WORK INSTRUCTION - Of the lines below, write out exactly those from the line with "purple rectangle: (92, 23)" through the line with "pink ellipse: (348, 286) -> (152, 404), moved", both included, and skip the rest.

[DATASET Boundary: Start]

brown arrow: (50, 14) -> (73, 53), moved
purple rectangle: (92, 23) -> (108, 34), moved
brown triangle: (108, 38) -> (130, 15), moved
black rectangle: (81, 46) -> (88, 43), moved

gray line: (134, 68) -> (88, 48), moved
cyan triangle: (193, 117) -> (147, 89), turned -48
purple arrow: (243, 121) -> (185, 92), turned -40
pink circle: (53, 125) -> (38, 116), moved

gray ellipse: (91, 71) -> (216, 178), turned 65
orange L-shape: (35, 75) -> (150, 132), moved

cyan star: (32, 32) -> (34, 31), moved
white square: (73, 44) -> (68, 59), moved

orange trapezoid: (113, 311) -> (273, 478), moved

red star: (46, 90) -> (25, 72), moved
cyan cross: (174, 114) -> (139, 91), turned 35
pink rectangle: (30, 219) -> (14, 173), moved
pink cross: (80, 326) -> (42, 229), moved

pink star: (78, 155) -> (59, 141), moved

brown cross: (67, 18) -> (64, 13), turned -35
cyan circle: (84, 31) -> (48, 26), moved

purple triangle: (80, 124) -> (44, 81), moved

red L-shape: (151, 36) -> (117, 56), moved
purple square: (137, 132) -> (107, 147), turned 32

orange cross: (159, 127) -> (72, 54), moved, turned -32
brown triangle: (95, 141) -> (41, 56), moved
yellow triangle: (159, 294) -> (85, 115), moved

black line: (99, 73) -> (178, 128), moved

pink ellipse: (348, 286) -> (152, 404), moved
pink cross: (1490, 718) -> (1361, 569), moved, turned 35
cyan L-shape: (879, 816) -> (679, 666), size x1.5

[DATASET Boundary: End]

WORKED SOLUTION -
purple rectangle: (92, 23) -> (108, 34), moved
brown triangle: (108, 38) -> (130, 15), moved
black rectangle: (81, 46) -> (88, 43), moved

gray line: (134, 68) -> (88, 48), moved
cyan triangle: (193, 117) -> (147, 89), turned -48
purple arrow: (243, 121) -> (185, 92), turned -40
pink circle: (53, 125) -> (38, 116), moved

gray ellipse: (91, 71) -> (216, 178), turned 65
orange L-shape: (35, 75) -> (150, 132), moved

cyan star: (32, 32) -> (34, 31), moved
white square: (73, 44) -> (68, 59), moved

orange trapezoid: (113, 311) -> (273, 478), moved

red star: (46, 90) -> (25, 72), moved
cyan cross: (174, 114) -> (139, 91), turned 35
pink rectangle: (30, 219) -> (14, 173), moved
pink cross: (80, 326) -> (42, 229), moved

pink star: (78, 155) -> (59, 141), moved

brown cross: (67, 18) -> (64, 13), turned -35
cyan circle: (84, 31) -> (48, 26), moved

purple triangle: (80, 124) -> (44, 81), moved

red L-shape: (151, 36) -> (117, 56), moved
purple square: (137, 132) -> (107, 147), turned 32

orange cross: (159, 127) -> (72, 54), moved, turned -32
brown triangle: (95, 141) -> (41, 56), moved
yellow triangle: (159, 294) -> (85, 115), moved

black line: (99, 73) -> (178, 128), moved

pink ellipse: (348, 286) -> (152, 404), moved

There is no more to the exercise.